**Data section:**
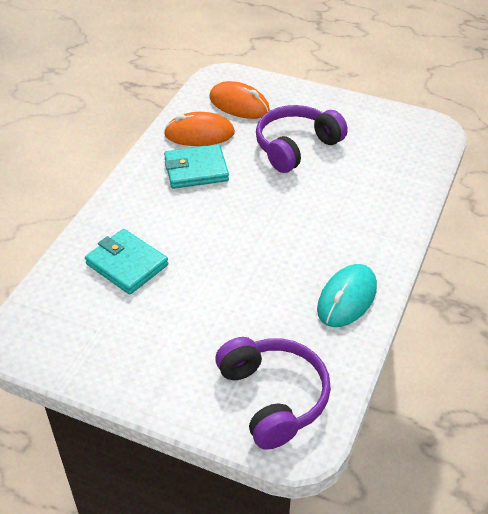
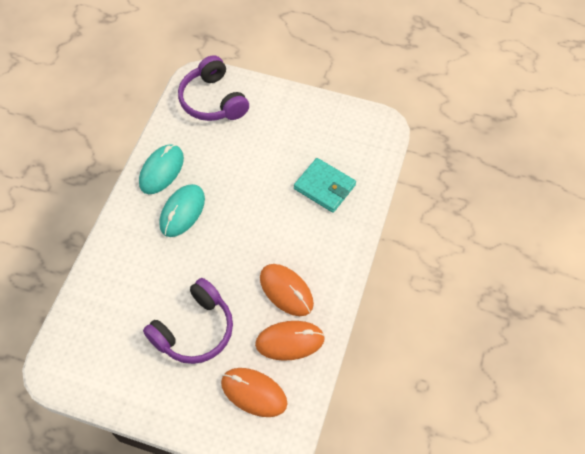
camera: 175 degrees right, 15 degrees up
turquoise wallet [164,144,229,189] -> orange mouse [260,264,314,316]
none -> turquoise mouse [159,184,205,237]

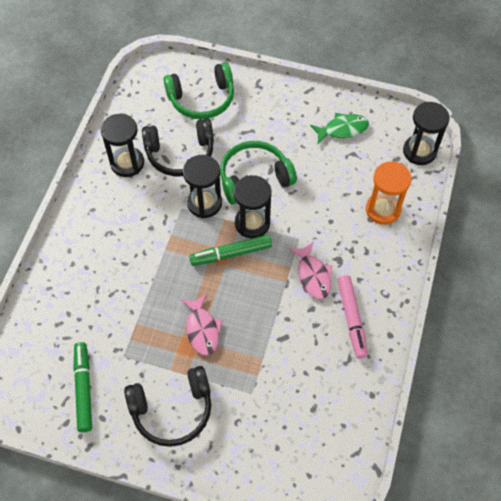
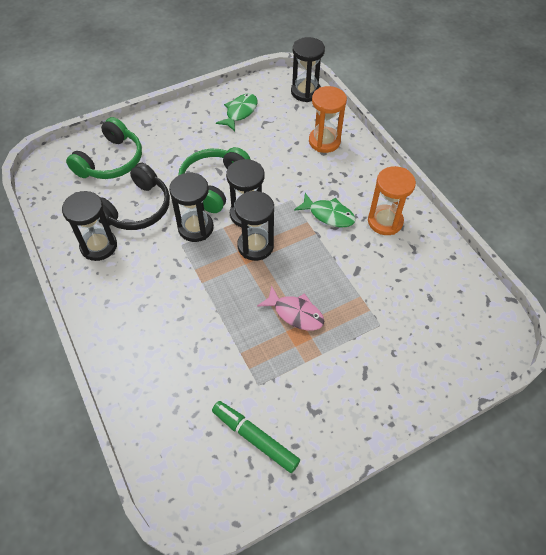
camera: 45 degrees left, 5 degrees down
black headphones [124,366,211,447] -> none
green marker [189,235,272,266] -> black hourglass [235,191,274,261]
pink fish [289,241,332,299] -> green fish [294,193,356,227]
pink marker [337,275,368,359] -> orange hourglass [368,166,416,235]

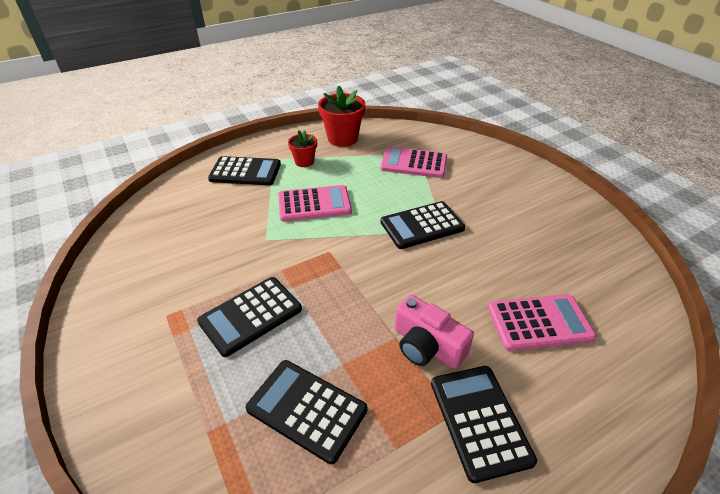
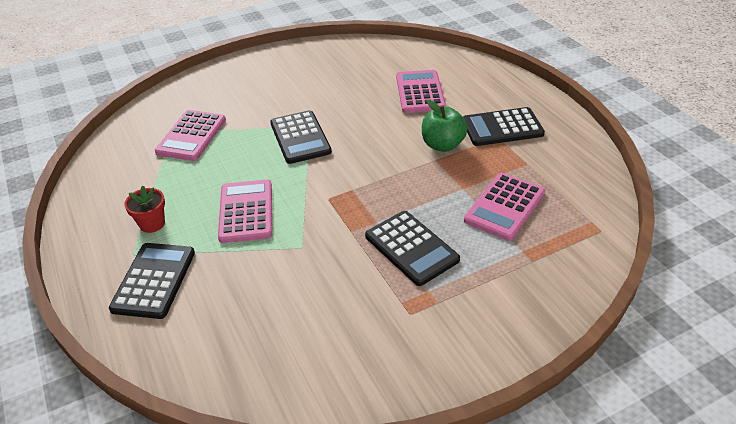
camera: 85 degrees left, 0 degrees up
black calculator [245,360,367,464] -> pink calculator [464,173,545,241]
red flower pot [318,86,365,147] -> none
pink camera [395,295,474,369] -> green apple [422,100,467,152]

**Instructions for the task:** Word for word and without any pictures, return all of the lines above.

**Task result:**
camera: 175 degrees right, 15 degrees up
turquoise wallet [164,144,229,189] -> orange mouse [260,264,314,316]
none -> turquoise mouse [159,184,205,237]

camera: 45 degrees left, 5 degrees down
black headphones [124,366,211,447] -> none
green marker [189,235,272,266] -> black hourglass [235,191,274,261]
pink fish [289,241,332,299] -> green fish [294,193,356,227]
pink marker [337,275,368,359] -> orange hourglass [368,166,416,235]

camera: 85 degrees left, 0 degrees up
black calculator [245,360,367,464] -> pink calculator [464,173,545,241]
red flower pot [318,86,365,147] -> none
pink camera [395,295,474,369] -> green apple [422,100,467,152]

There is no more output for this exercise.